Leave the images out. Give every line below again, precisely.

▶ _INFORMATION SHOWN_:
---

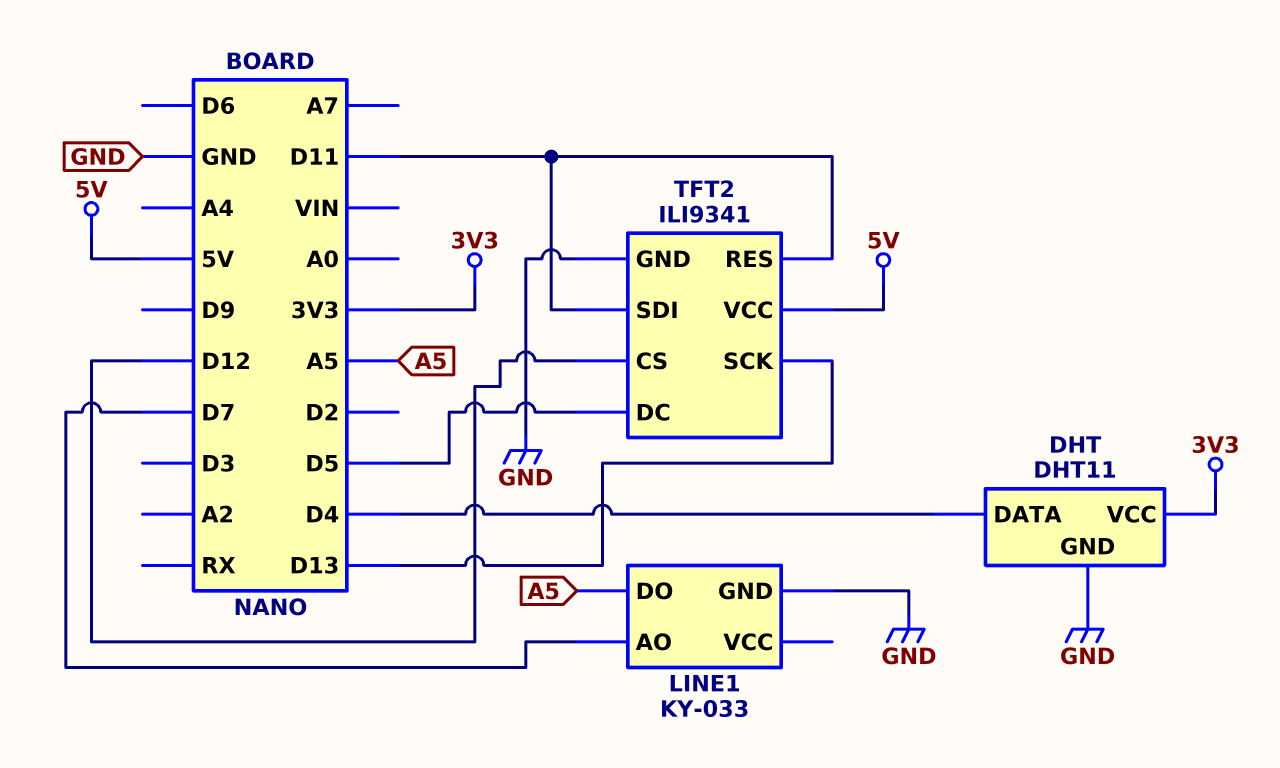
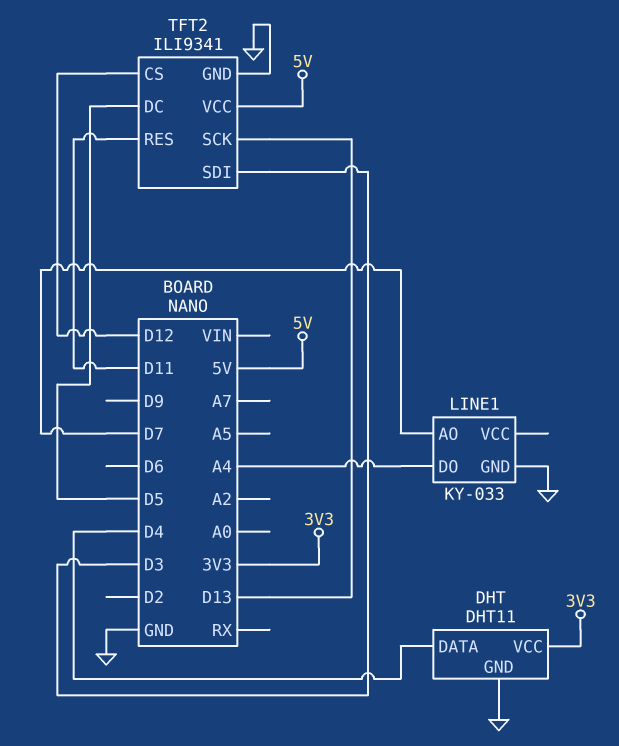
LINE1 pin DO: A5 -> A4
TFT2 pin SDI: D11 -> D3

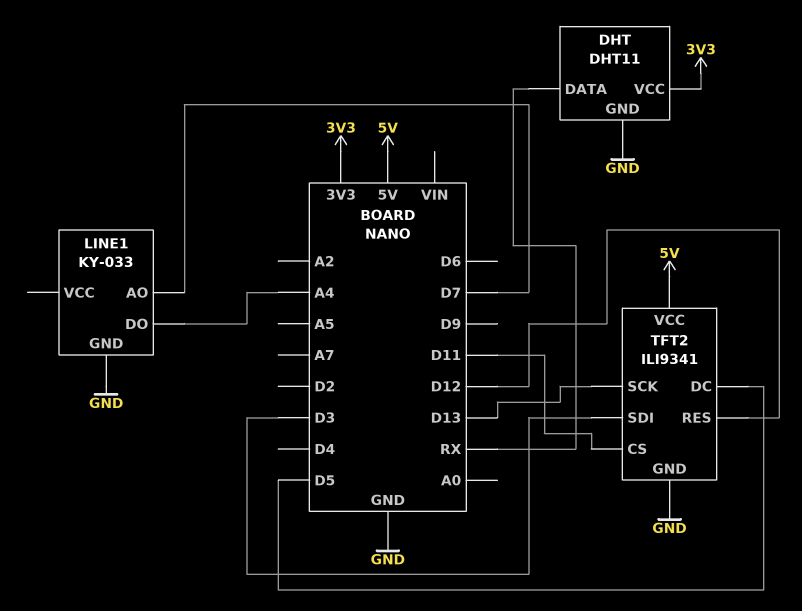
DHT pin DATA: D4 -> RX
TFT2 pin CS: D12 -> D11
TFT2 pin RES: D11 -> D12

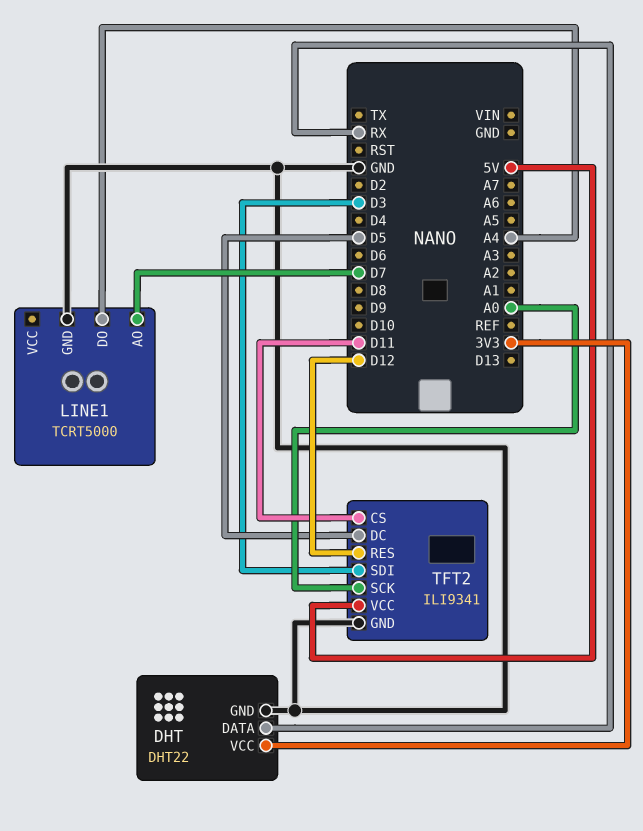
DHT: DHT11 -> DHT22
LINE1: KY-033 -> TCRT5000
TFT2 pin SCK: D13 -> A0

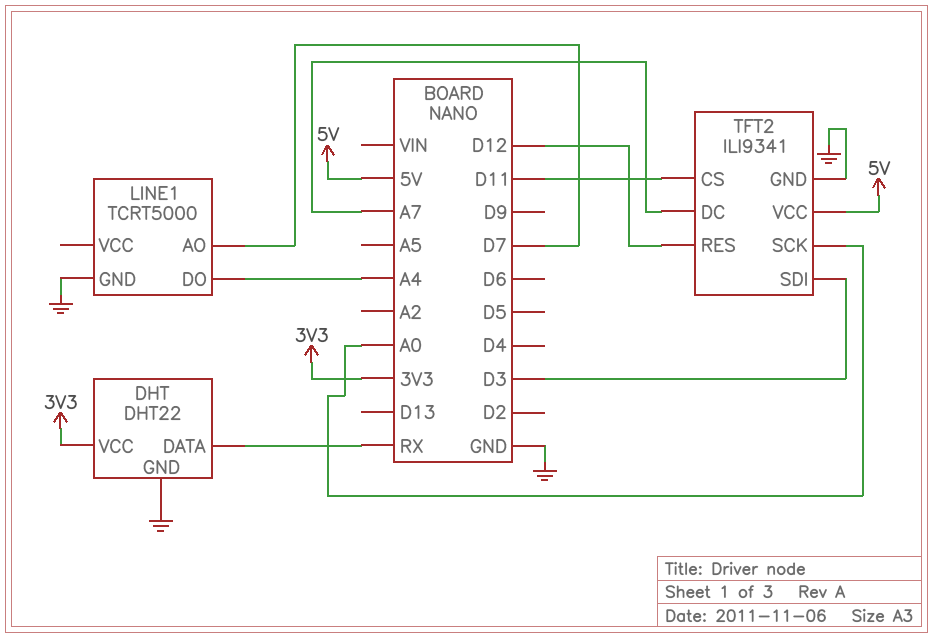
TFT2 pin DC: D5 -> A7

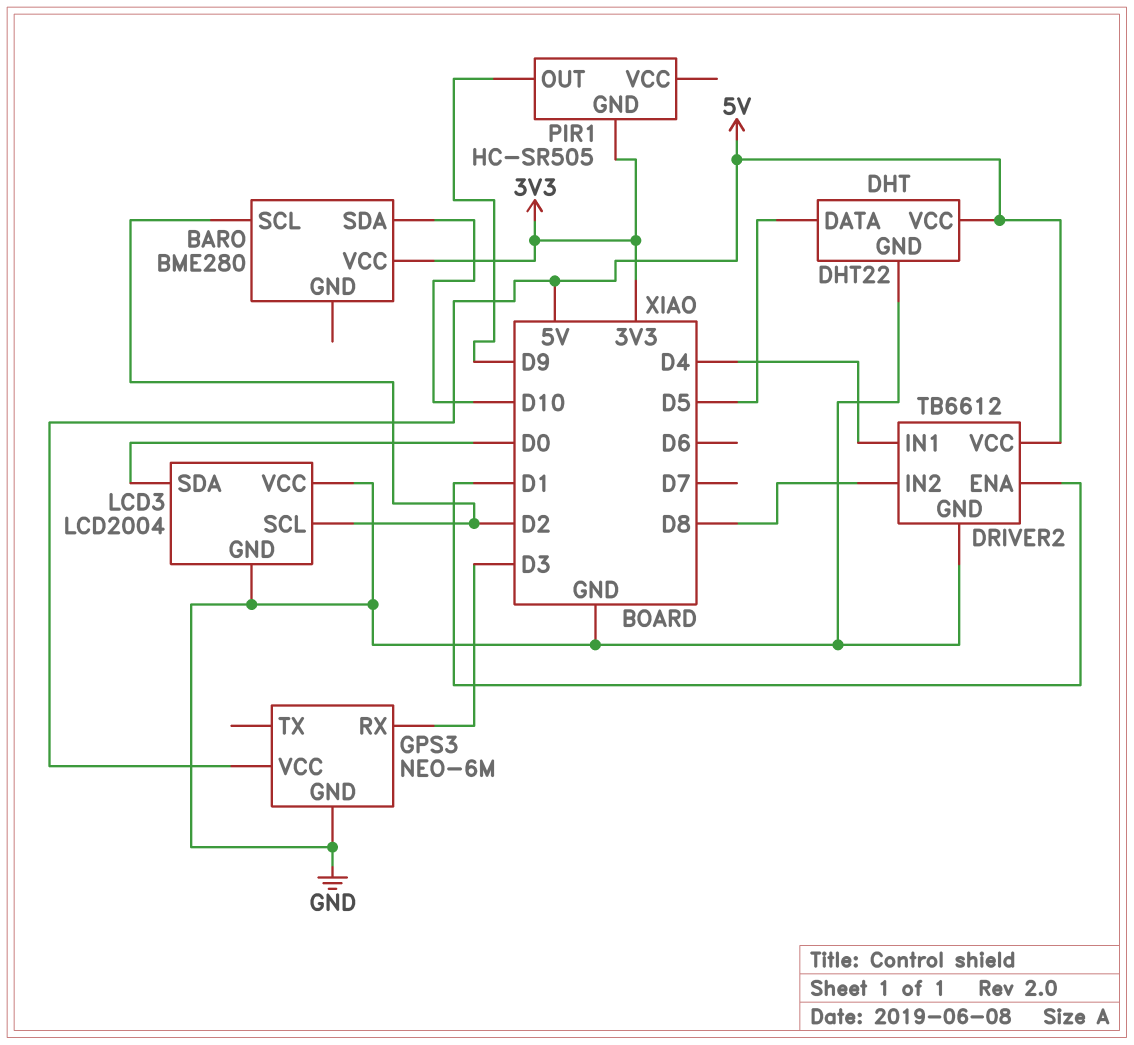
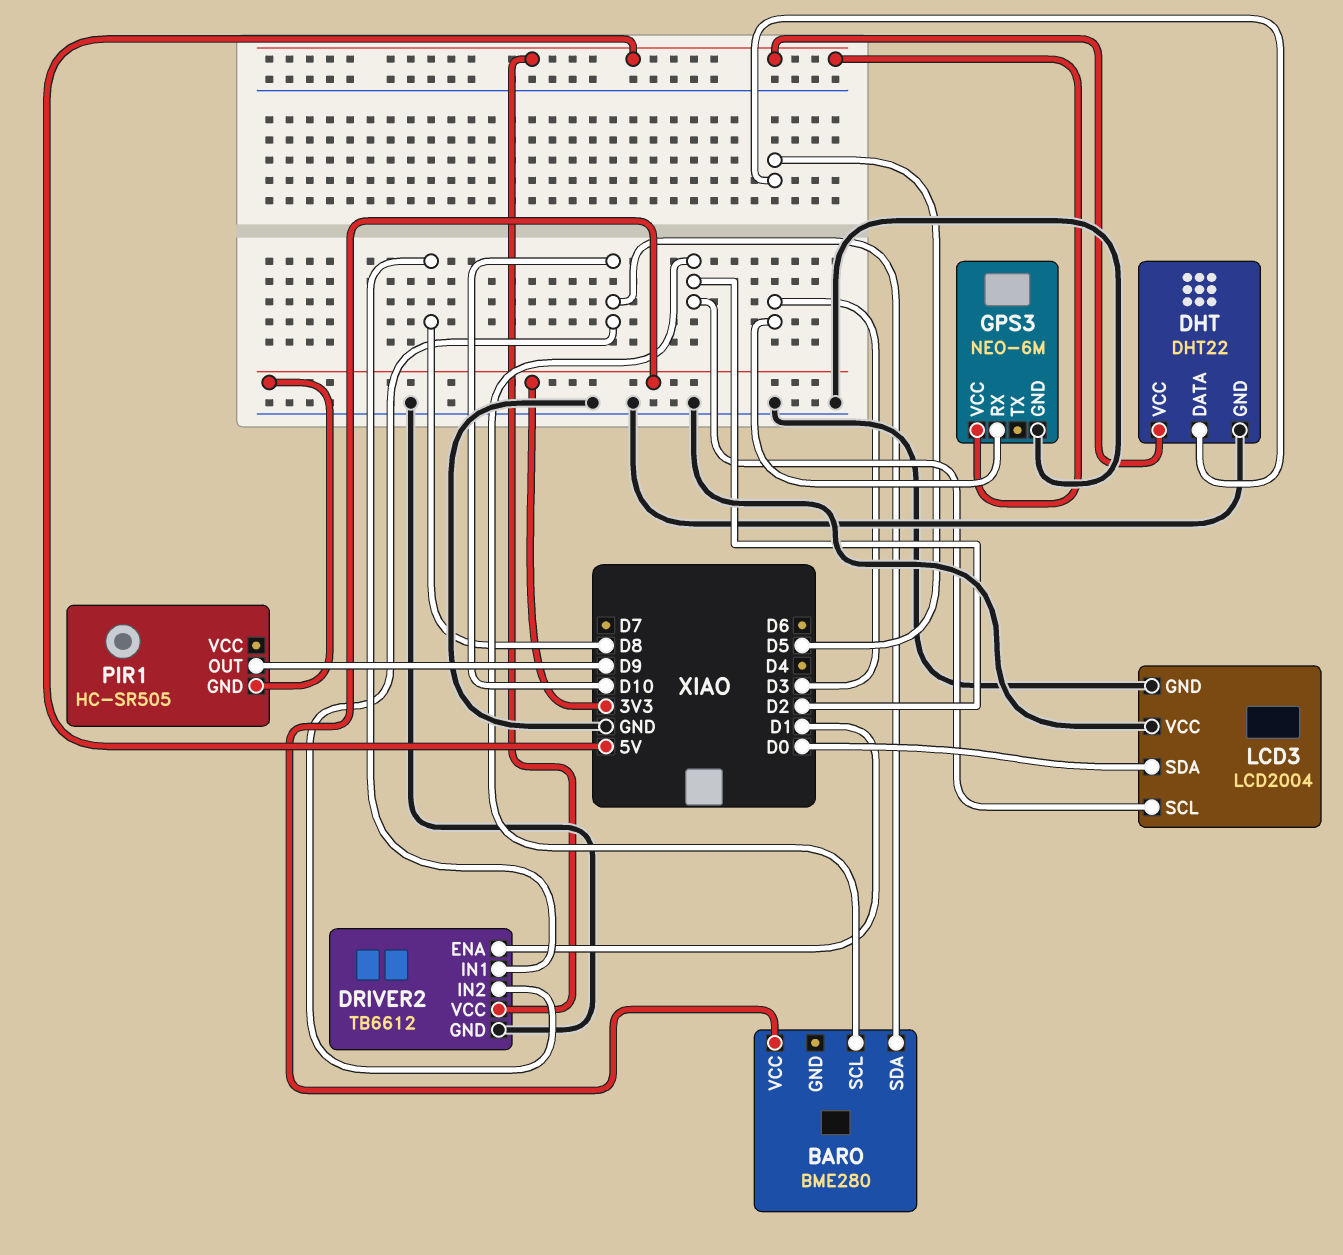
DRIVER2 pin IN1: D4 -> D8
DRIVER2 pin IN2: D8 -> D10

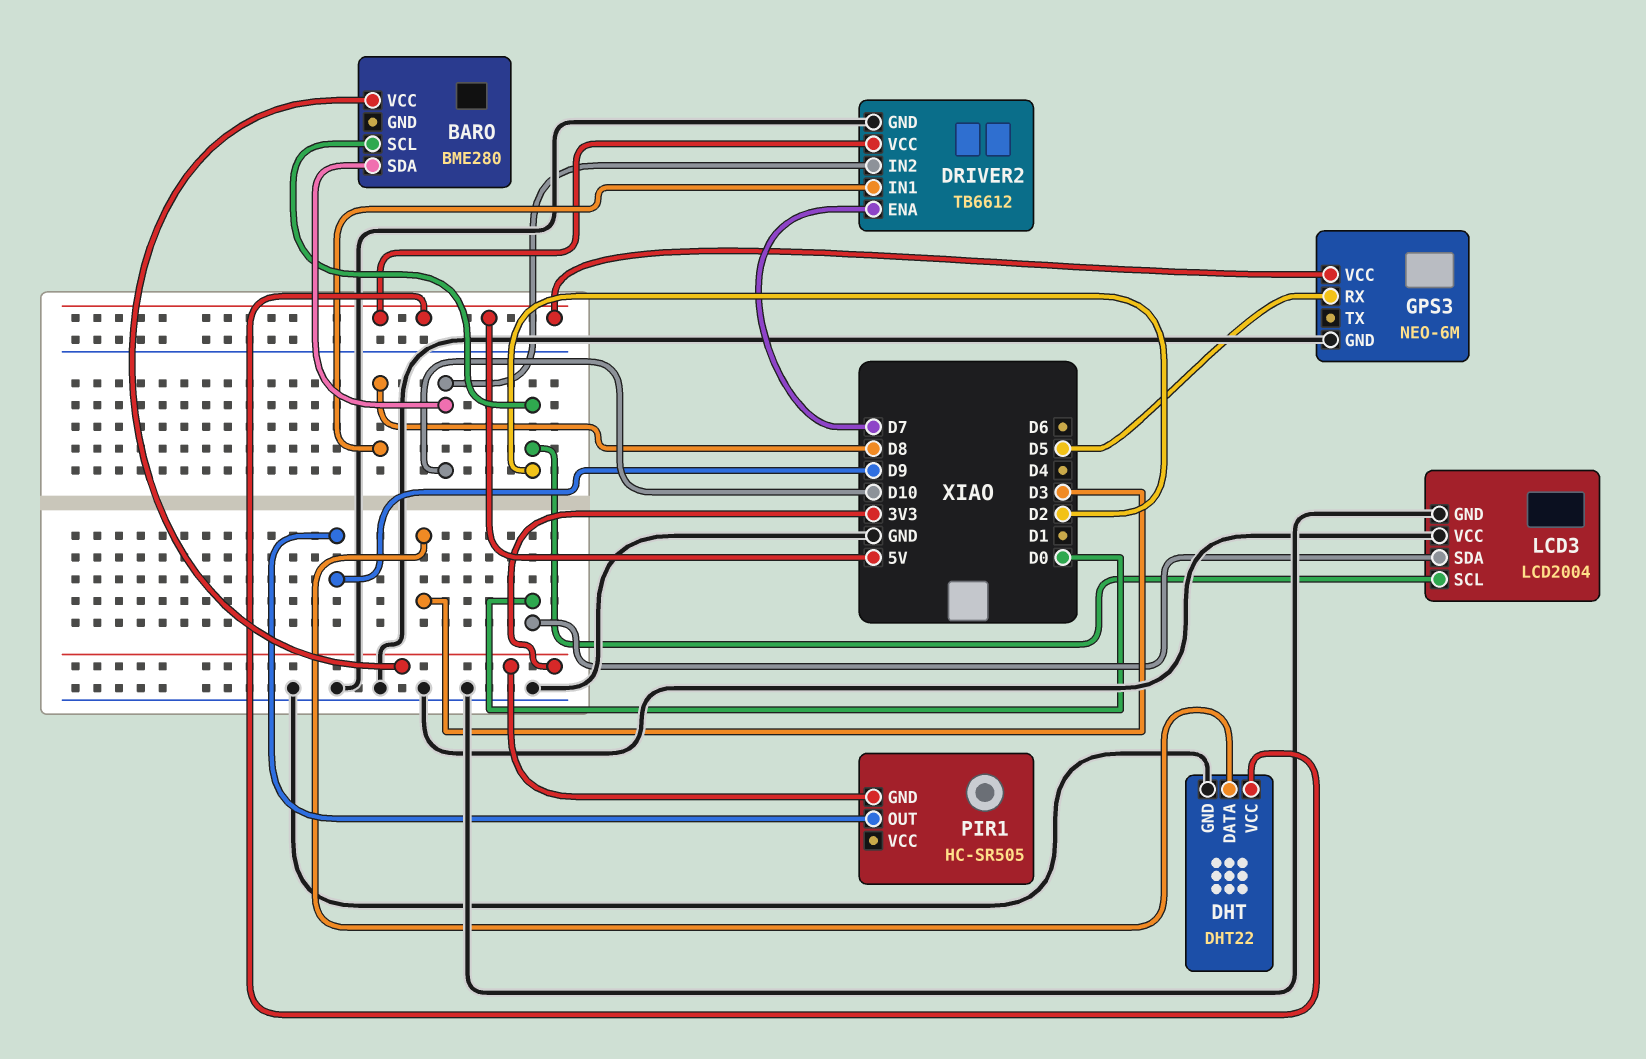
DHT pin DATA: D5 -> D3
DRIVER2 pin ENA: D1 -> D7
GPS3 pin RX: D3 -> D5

---

▶ _SOLUTION TO THIS PROBLEM_:
LINE1 pin DO: A5 -> A4
TFT2 pin SDI: D11 -> D3

DHT pin DATA: D4 -> RX
TFT2 pin CS: D12 -> D11
TFT2 pin RES: D11 -> D12

DHT: DHT11 -> DHT22
LINE1: KY-033 -> TCRT5000
TFT2 pin SCK: D13 -> A0

TFT2 pin DC: D5 -> A7

DRIVER2 pin IN1: D4 -> D8
DRIVER2 pin IN2: D8 -> D10

DHT pin DATA: D5 -> D3
DRIVER2 pin ENA: D1 -> D7
GPS3 pin RX: D3 -> D5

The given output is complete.